### Exercise input
###

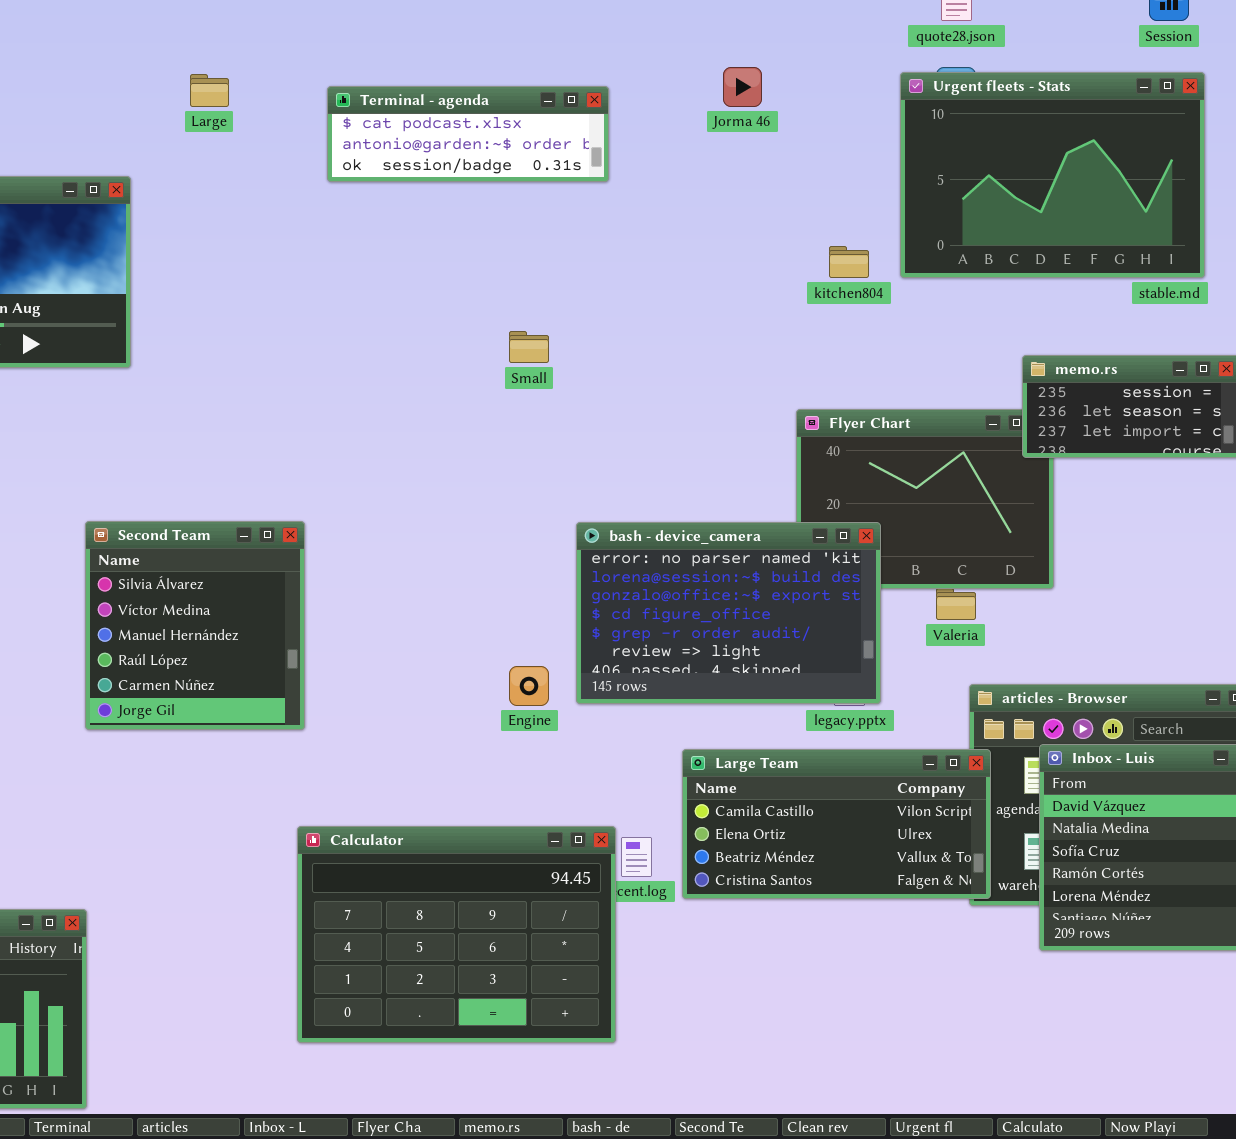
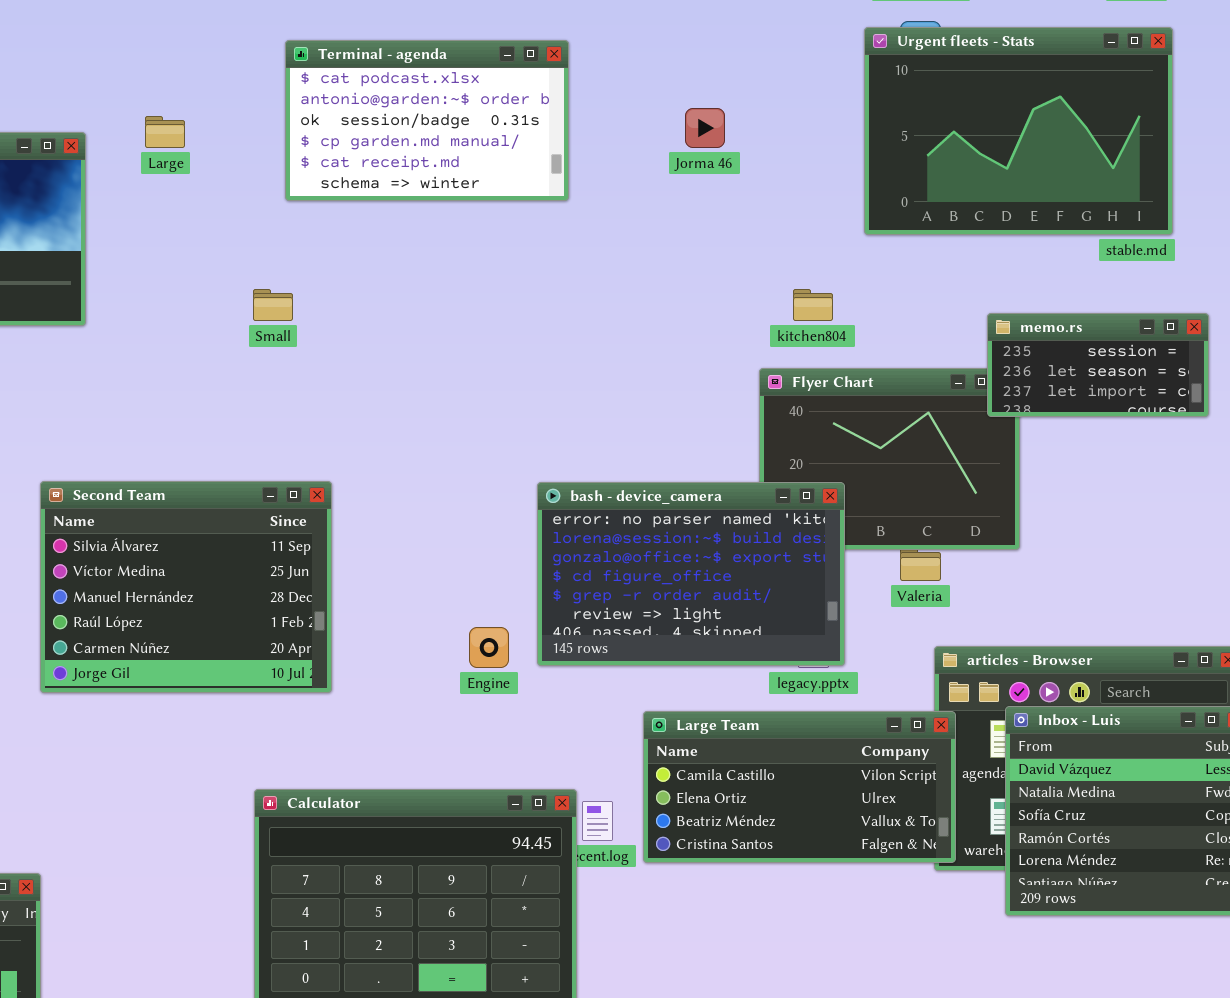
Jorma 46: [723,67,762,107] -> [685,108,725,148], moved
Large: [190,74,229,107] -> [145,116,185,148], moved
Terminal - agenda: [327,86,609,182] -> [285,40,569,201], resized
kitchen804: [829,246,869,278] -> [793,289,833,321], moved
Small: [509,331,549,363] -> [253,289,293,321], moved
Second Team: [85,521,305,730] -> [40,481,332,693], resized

###

### Activity
The records above are to be repeated exactly, with every picture removed from the copy.

### Written response
Jorma 46: [723,67,762,107] -> [685,108,725,148], moved
Large: [190,74,229,107] -> [145,116,185,148], moved
Terminal - agenda: [327,86,609,182] -> [285,40,569,201], resized
kitchen804: [829,246,869,278] -> [793,289,833,321], moved
Small: [509,331,549,363] -> [253,289,293,321], moved
Second Team: [85,521,305,730] -> [40,481,332,693], resized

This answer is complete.